**The problem**: Apart from the pictures, every line below needs to be reproduced verbatim.

**Material provided**:
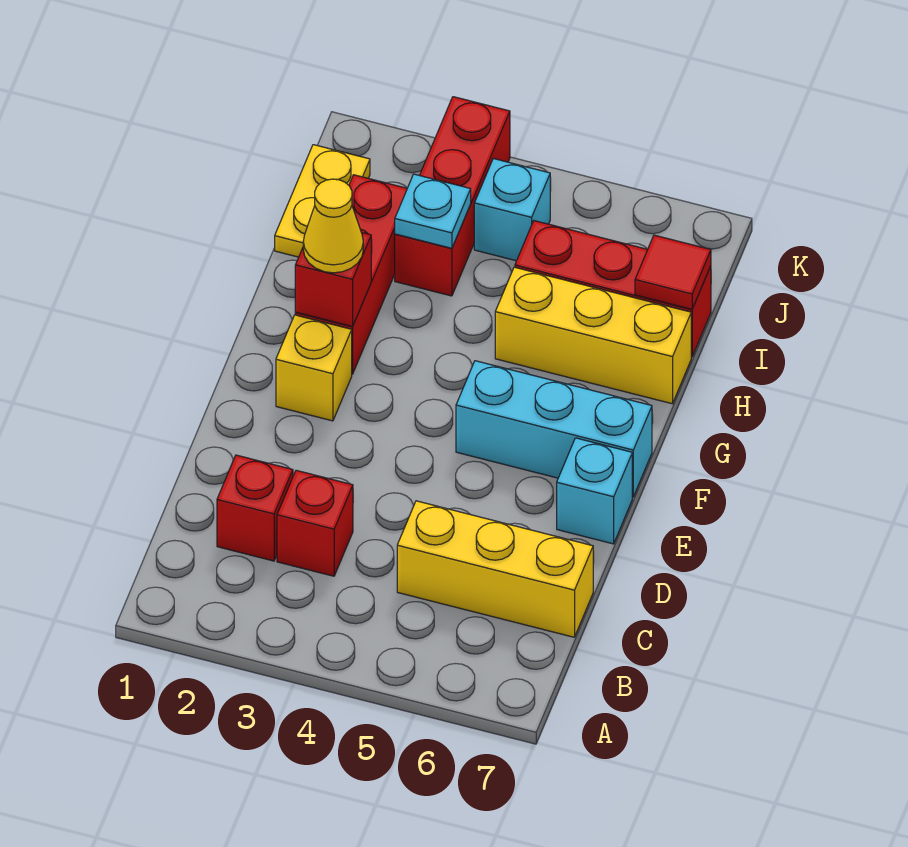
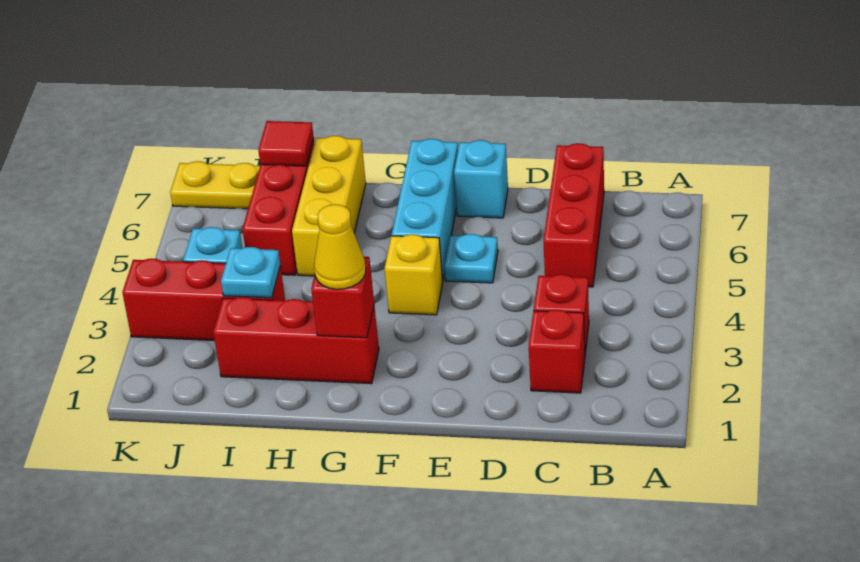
yellow brick C5:C7 level 1 -> red brick C5:C7 level 1
none -> cyan plate E5 level 1
yellow brick F2 level 1 -> yellow brick F4 level 1
yellow plate I1:J1 level 1 -> yellow plate J7:K7 level 1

**Answer space**:
yellow brick C5:C7 level 1 -> red brick C5:C7 level 1
none -> cyan plate E5 level 1
yellow brick F2 level 1 -> yellow brick F4 level 1
yellow plate I1:J1 level 1 -> yellow plate J7:K7 level 1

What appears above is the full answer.